--- Multi-step shape changes ---
##############################
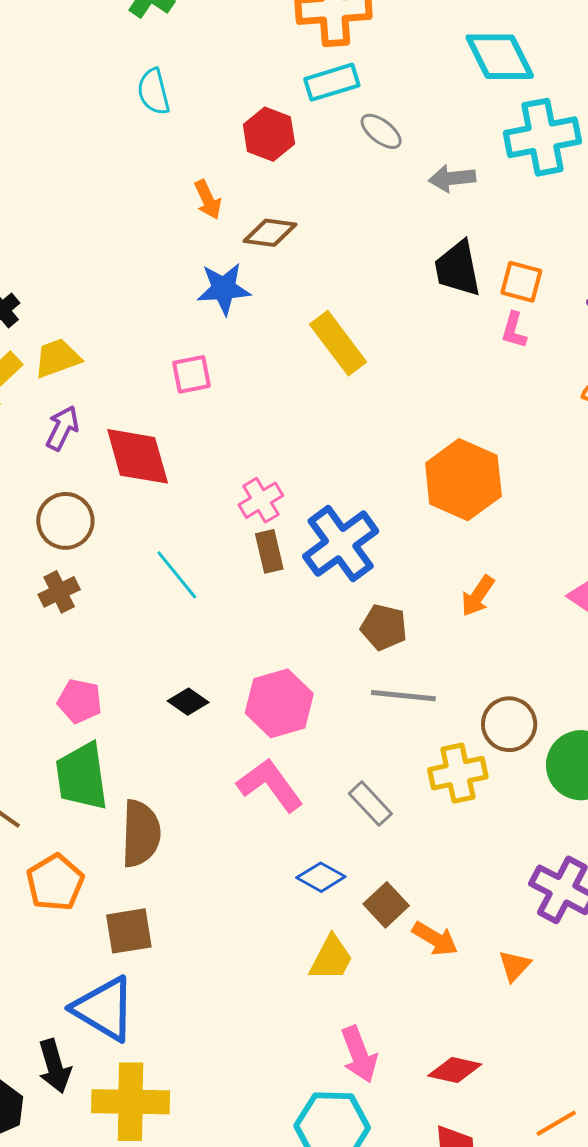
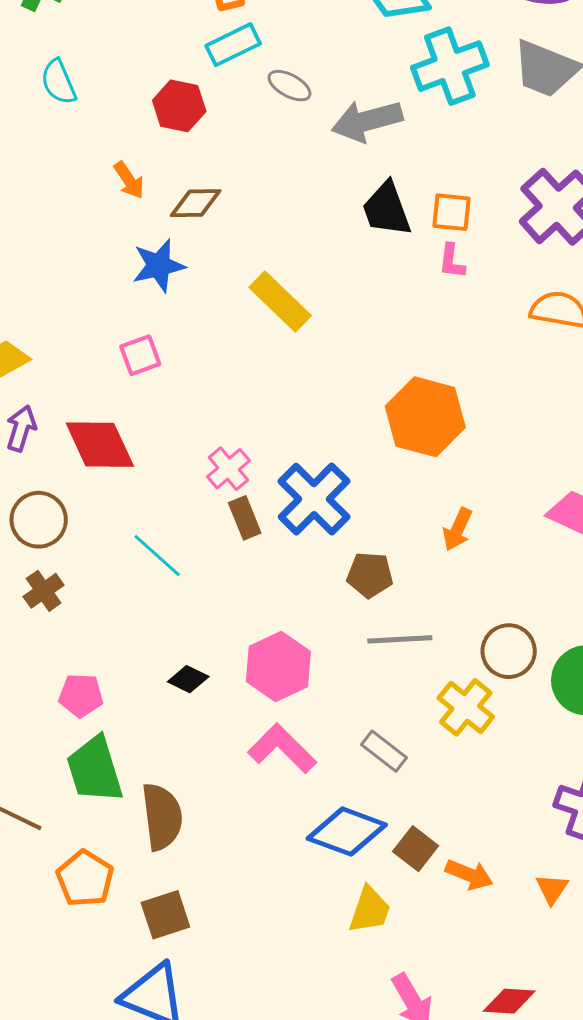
gray arrow: (452, 178) -> (367, 121), size x1.5
yellow cross: (458, 773) -> (466, 707), turned -30
blue diamond: (321, 877) -> (347, 832), size x1.6

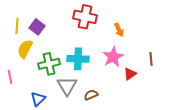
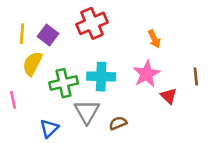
red cross: (85, 17) -> (92, 23), moved, turned -35
red triangle: (130, 74) -> (169, 96), turned -40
##############################
--- WHAT TO PRODUCE ---
Output the entries above verbatim. Omit the images.

--- YOUR SOLUTION ---
gray arrow: (452, 178) -> (367, 121), size x1.5
yellow cross: (458, 773) -> (466, 707), turned -30
blue diamond: (321, 877) -> (347, 832), size x1.6

red cross: (85, 17) -> (92, 23), moved, turned -35
red triangle: (130, 74) -> (169, 96), turned -40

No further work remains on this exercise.